=== Data ===

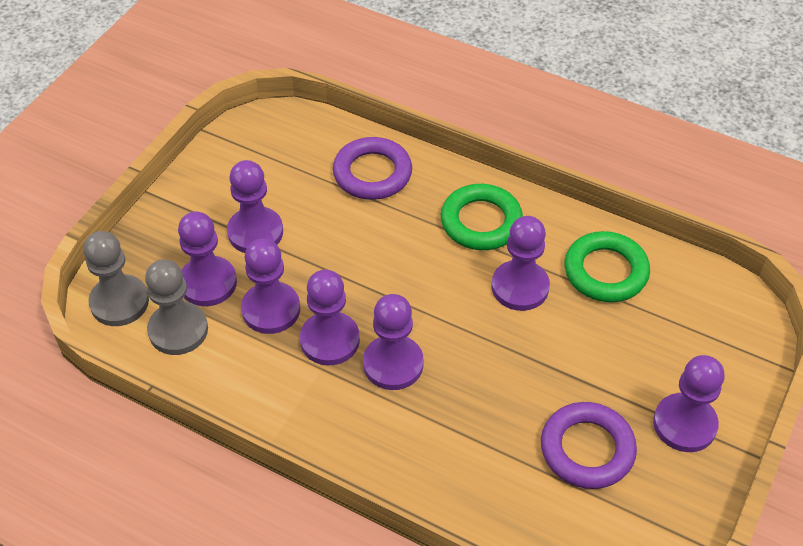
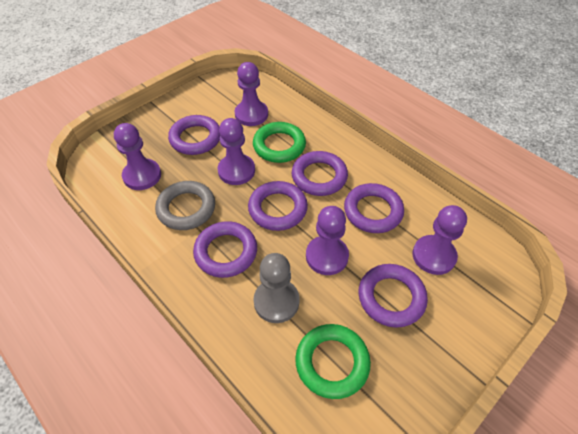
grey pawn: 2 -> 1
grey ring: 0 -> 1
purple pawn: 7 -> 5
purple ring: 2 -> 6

===
=== Data ===

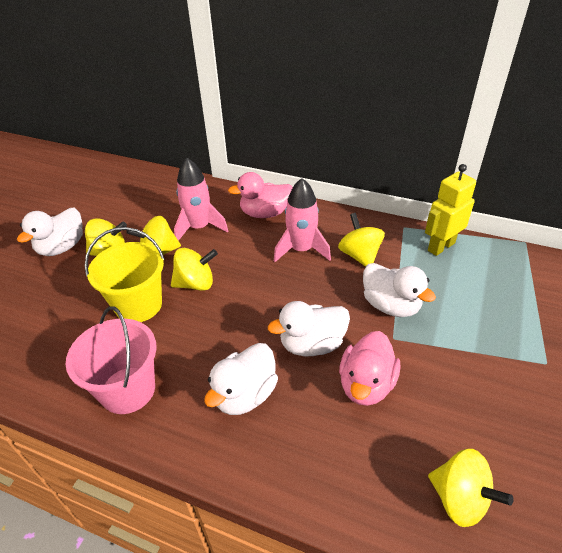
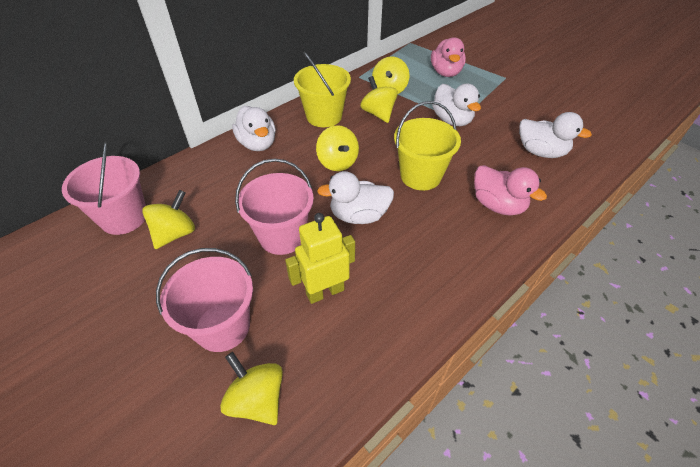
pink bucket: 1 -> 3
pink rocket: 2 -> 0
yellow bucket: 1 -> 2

===

Among the entries above, copy exactly only the lines starting with the one containing "grey pawn: 2 -> 1" and going through the one containing "purple ring: 2 -> 6", both ends included.

grey pawn: 2 -> 1
grey ring: 0 -> 1
purple pawn: 7 -> 5
purple ring: 2 -> 6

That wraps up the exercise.